▶ [Exercise description]: Please copy the data below exactly, from its first line through the line holding "310, 491, 366)", and skip the pictures.

▶ [Provided records]:
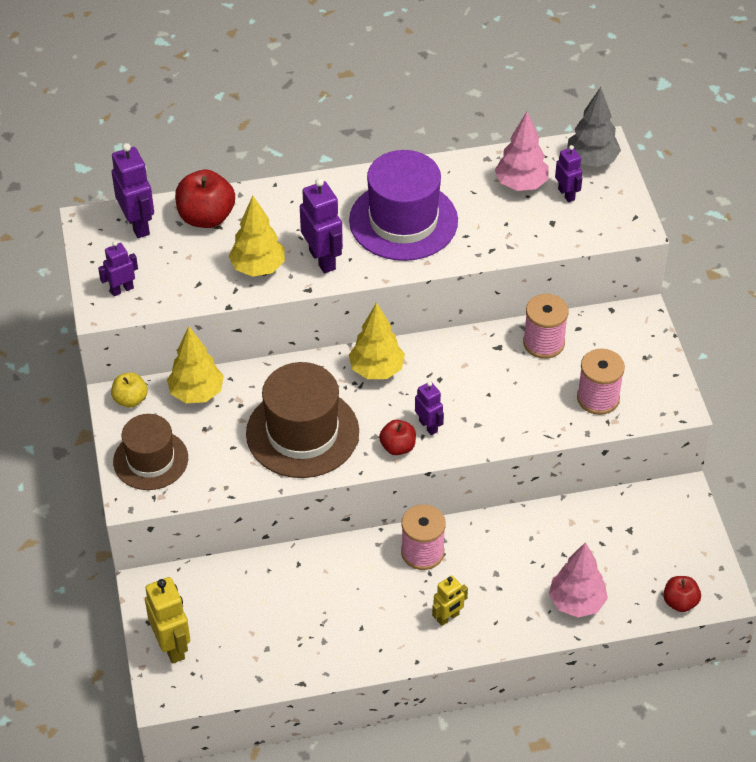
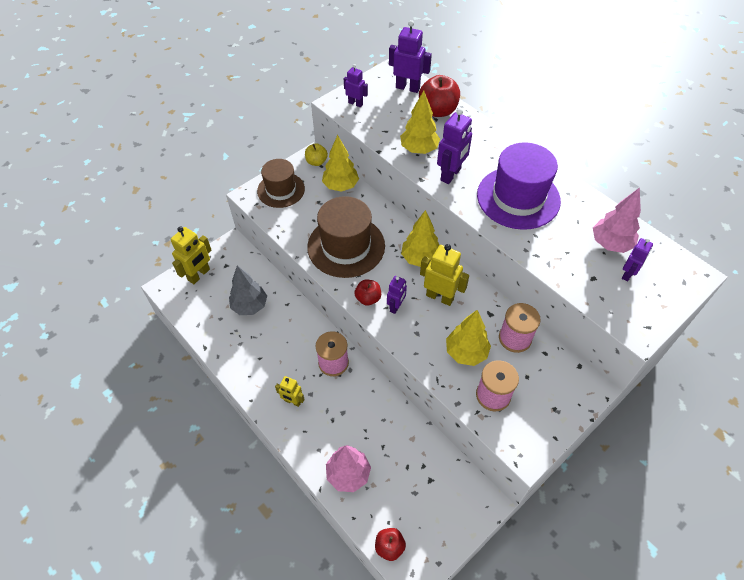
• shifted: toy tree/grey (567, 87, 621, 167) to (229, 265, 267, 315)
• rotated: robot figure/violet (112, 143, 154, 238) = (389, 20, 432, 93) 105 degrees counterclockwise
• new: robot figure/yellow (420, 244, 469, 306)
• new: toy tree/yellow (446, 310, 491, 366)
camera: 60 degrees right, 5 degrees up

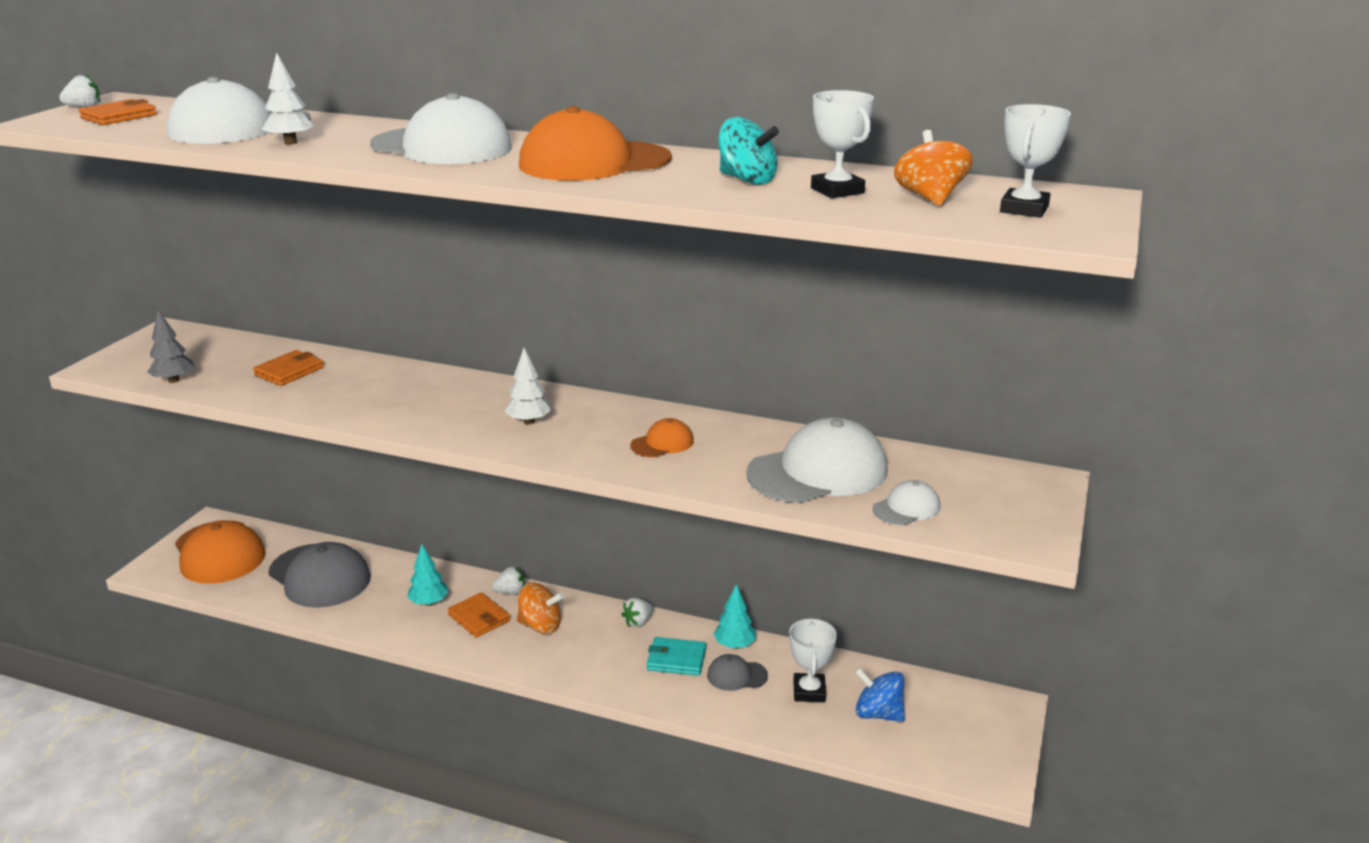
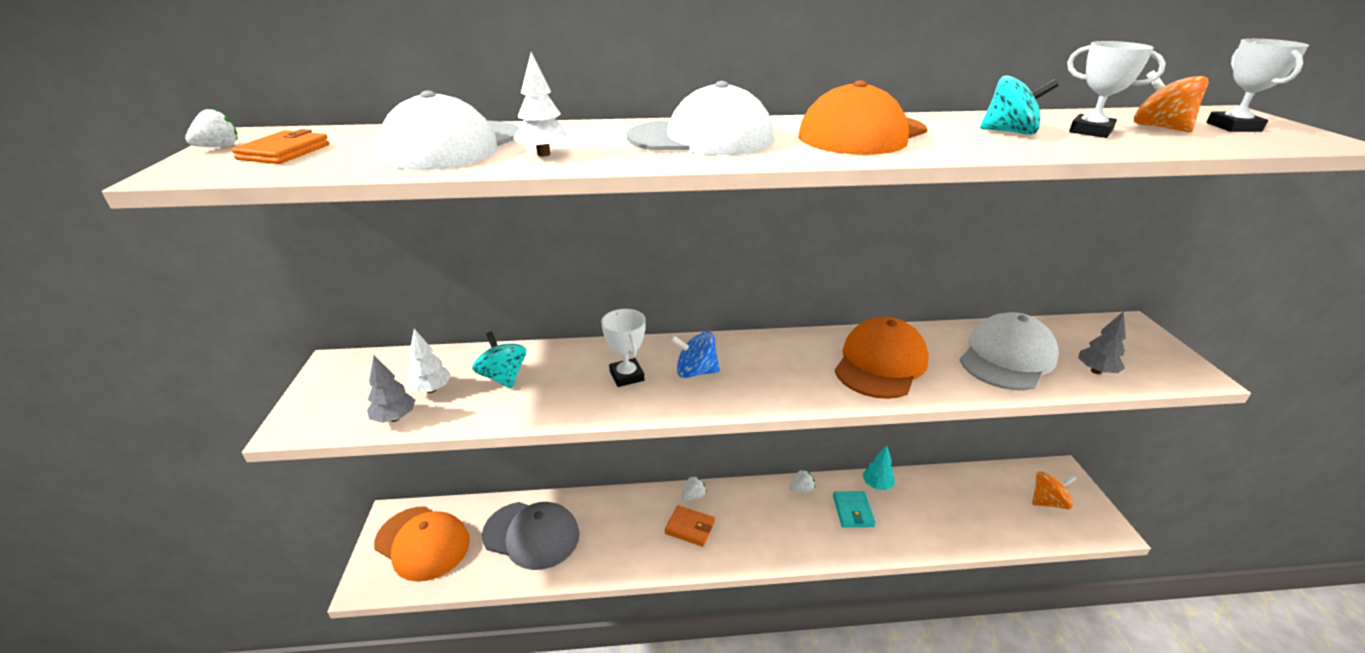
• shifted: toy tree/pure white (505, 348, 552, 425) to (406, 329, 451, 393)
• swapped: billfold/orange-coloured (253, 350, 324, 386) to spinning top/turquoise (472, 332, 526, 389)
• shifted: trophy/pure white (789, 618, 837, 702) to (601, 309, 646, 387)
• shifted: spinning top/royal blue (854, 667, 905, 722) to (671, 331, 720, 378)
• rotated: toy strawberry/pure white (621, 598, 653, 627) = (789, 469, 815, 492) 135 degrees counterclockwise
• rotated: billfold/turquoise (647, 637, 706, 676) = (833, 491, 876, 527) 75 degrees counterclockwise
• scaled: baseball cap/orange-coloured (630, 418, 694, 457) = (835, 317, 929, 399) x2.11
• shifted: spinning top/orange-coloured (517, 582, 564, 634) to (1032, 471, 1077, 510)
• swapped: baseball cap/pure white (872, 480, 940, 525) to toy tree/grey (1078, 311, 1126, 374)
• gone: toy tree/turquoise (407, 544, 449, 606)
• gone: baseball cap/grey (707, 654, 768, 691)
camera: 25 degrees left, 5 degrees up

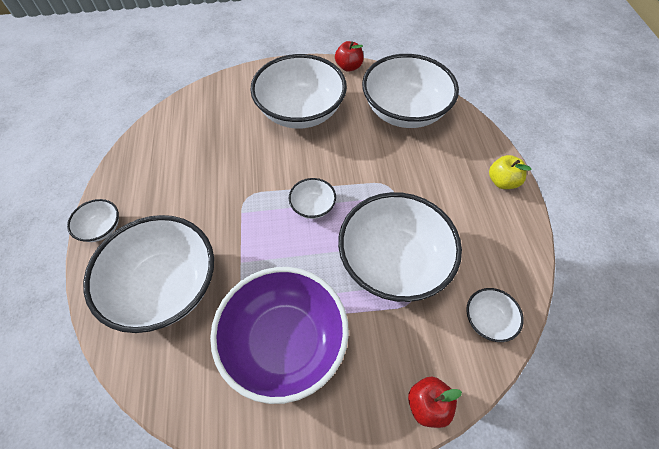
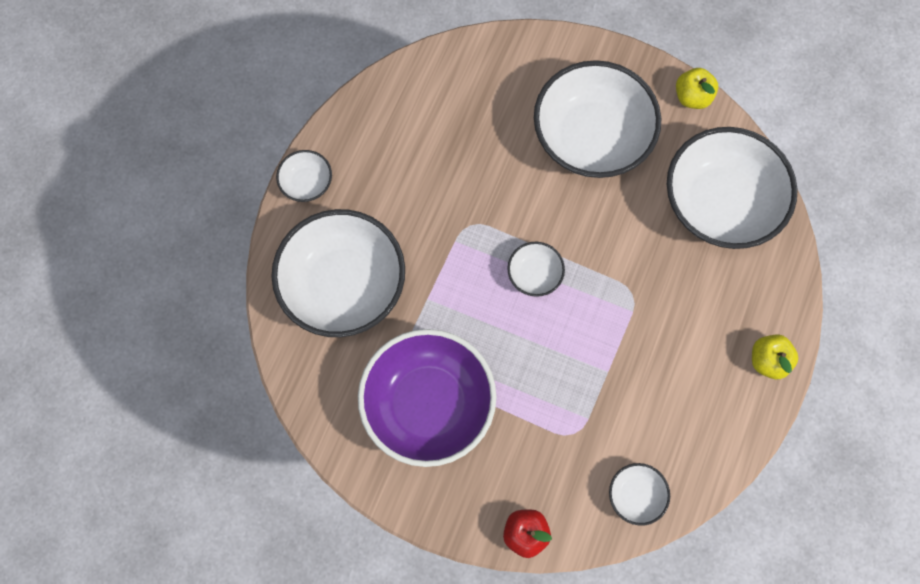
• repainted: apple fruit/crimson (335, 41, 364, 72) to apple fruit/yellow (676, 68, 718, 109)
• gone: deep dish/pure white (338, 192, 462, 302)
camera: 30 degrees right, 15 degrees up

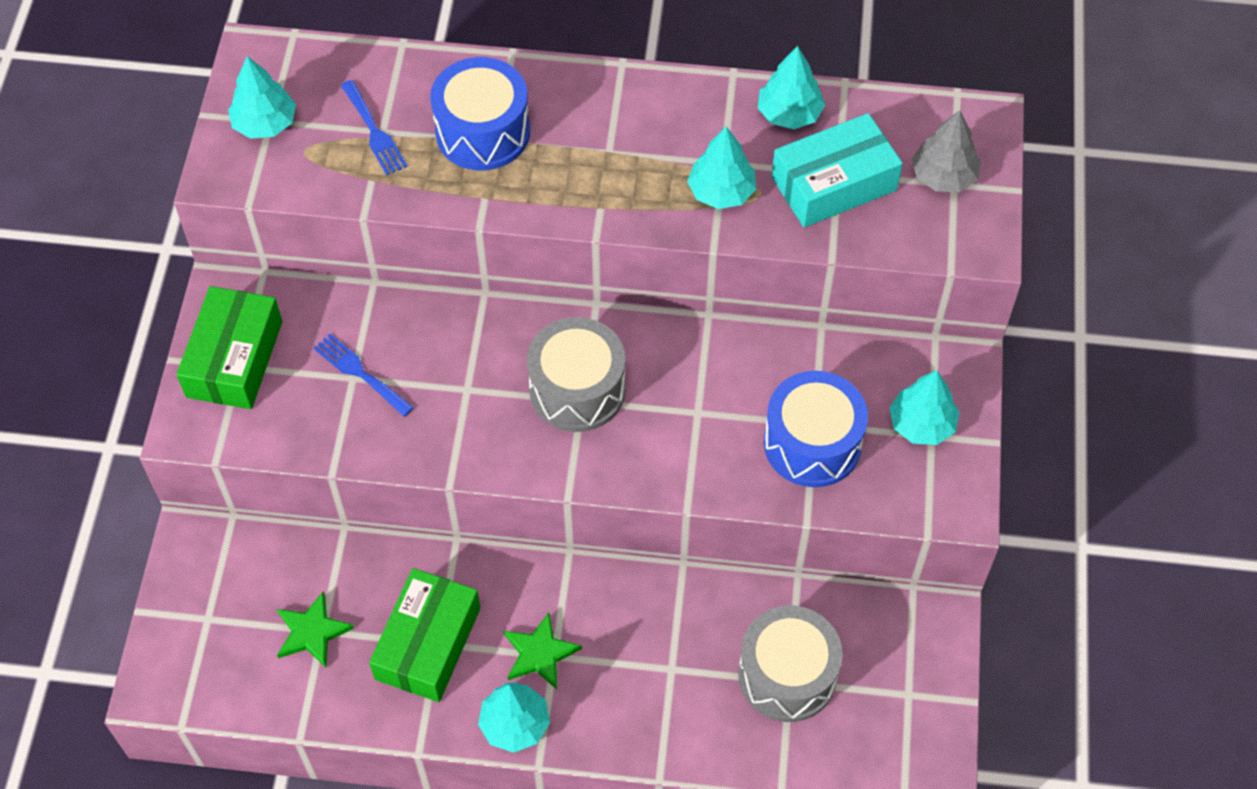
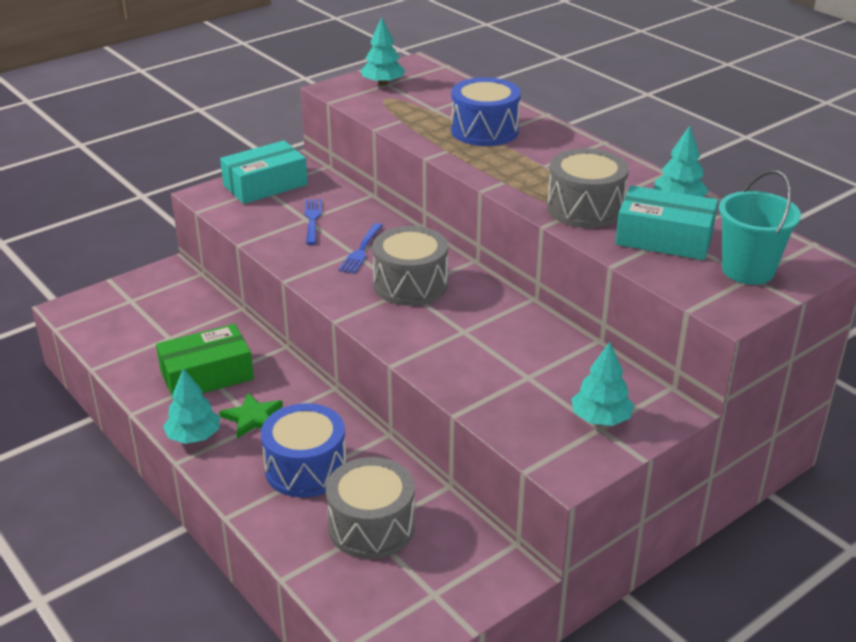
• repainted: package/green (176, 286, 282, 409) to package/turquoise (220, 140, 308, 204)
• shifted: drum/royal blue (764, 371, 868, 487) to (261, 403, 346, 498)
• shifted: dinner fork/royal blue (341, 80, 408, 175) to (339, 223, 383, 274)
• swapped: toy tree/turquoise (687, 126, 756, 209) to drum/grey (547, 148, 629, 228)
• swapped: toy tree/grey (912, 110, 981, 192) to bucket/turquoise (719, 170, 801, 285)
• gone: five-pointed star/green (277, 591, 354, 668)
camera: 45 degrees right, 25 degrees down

▶ [Response below]:
• shifted: toy tree/grey (567, 87, 621, 167) to (229, 265, 267, 315)
• rotated: robot figure/violet (112, 143, 154, 238) = (389, 20, 432, 93) 105 degrees counterclockwise
• new: robot figure/yellow (420, 244, 469, 306)
• new: toy tree/yellow (446, 310, 491, 366)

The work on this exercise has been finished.